All the data should be printed again exactly as written.

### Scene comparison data
▼

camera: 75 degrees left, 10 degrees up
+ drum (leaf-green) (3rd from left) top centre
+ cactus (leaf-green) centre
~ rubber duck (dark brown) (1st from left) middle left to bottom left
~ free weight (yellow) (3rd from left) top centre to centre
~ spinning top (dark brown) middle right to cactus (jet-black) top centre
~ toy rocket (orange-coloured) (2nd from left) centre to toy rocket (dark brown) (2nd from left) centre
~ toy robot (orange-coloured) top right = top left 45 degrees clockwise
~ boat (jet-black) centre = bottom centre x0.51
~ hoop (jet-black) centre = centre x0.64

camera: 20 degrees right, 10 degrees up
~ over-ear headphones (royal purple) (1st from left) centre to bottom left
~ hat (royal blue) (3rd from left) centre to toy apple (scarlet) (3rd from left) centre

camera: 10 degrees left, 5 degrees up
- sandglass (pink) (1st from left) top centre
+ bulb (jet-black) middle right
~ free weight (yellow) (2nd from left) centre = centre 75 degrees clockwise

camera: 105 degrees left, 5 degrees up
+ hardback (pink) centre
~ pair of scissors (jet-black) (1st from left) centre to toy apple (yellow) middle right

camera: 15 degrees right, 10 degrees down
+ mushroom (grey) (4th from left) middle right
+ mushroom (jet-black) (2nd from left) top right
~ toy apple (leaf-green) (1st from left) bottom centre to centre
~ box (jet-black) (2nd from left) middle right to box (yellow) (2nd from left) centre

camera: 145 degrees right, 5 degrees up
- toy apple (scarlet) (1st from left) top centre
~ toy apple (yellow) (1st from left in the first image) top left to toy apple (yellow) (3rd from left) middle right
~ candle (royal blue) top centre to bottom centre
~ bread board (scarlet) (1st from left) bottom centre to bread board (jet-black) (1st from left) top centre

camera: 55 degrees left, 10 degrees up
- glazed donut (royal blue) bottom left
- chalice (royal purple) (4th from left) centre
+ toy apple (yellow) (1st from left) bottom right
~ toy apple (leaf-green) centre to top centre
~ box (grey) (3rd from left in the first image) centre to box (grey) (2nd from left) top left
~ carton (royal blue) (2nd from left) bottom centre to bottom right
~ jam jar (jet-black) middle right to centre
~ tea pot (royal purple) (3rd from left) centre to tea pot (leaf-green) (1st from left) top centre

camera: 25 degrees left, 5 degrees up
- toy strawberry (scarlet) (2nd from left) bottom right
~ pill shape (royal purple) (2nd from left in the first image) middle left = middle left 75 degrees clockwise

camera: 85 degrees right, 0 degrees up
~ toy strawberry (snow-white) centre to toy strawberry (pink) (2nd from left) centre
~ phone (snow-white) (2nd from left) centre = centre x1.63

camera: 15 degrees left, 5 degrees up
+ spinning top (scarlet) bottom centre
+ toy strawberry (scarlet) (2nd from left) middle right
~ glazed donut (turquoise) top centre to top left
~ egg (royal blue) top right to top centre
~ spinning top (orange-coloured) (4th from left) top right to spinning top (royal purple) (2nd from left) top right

▲

### Reply
camera: 75 degrees left, 10 degrees up
+ drum (leaf-green) (3rd from left) top centre
+ cactus (leaf-green) centre
~ rubber duck (dark brown) (1st from left) middle left to bottom left
~ free weight (yellow) (3rd from left) top centre to centre
~ spinning top (dark brown) middle right to cactus (jet-black) top centre
~ toy rocket (orange-coloured) (2nd from left) centre to toy rocket (dark brown) (2nd from left) centre
~ toy robot (orange-coloured) top right = top left 45 degrees clockwise
~ boat (jet-black) centre = bottom centre x0.51
~ hoop (jet-black) centre = centre x0.64

camera: 20 degrees right, 10 degrees up
~ over-ear headphones (royal purple) (1st from left) centre to bottom left
~ hat (royal blue) (3rd from left) centre to toy apple (scarlet) (3rd from left) centre

camera: 10 degrees left, 5 degrees up
- sandglass (pink) (1st from left) top centre
+ bulb (jet-black) middle right
~ free weight (yellow) (2nd from left) centre = centre 75 degrees clockwise

camera: 105 degrees left, 5 degrees up
+ hardback (pink) centre
~ pair of scissors (jet-black) (1st from left) centre to toy apple (yellow) middle right

camera: 15 degrees right, 10 degrees down
+ mushroom (grey) (4th from left) middle right
+ mushroom (jet-black) (2nd from left) top right
~ toy apple (leaf-green) (1st from left) bottom centre to centre
~ box (jet-black) (2nd from left) middle right to box (yellow) (2nd from left) centre

camera: 145 degrees right, 5 degrees up
- toy apple (scarlet) (1st from left) top centre
~ toy apple (yellow) (1st from left in the first image) top left to toy apple (yellow) (3rd from left) middle right
~ candle (royal blue) top centre to bottom centre
~ bread board (scarlet) (1st from left) bottom centre to bread board (jet-black) (1st from left) top centre

camera: 55 degrees left, 10 degrees up
- glazed donut (royal blue) bottom left
- chalice (royal purple) (4th from left) centre
+ toy apple (yellow) (1st from left) bottom right
~ toy apple (leaf-green) centre to top centre
~ box (grey) (3rd from left in the first image) centre to box (grey) (2nd from left) top left
~ carton (royal blue) (2nd from left) bottom centre to bottom right
~ jam jar (jet-black) middle right to centre
~ tea pot (royal purple) (3rd from left) centre to tea pot (leaf-green) (1st from left) top centre

camera: 25 degrees left, 5 degrees up
- toy strawberry (scarlet) (2nd from left) bottom right
~ pill shape (royal purple) (2nd from left in the first image) middle left = middle left 75 degrees clockwise

camera: 85 degrees right, 0 degrees up
~ toy strawberry (snow-white) centre to toy strawberry (pink) (2nd from left) centre
~ phone (snow-white) (2nd from left) centre = centre x1.63

camera: 15 degrees left, 5 degrees up
+ spinning top (scarlet) bottom centre
+ toy strawberry (scarlet) (2nd from left) middle right
~ glazed donut (turquoise) top centre to top left
~ egg (royal blue) top right to top centre
~ spinning top (orange-coloured) (4th from left) top right to spinning top (royal purple) (2nd from left) top right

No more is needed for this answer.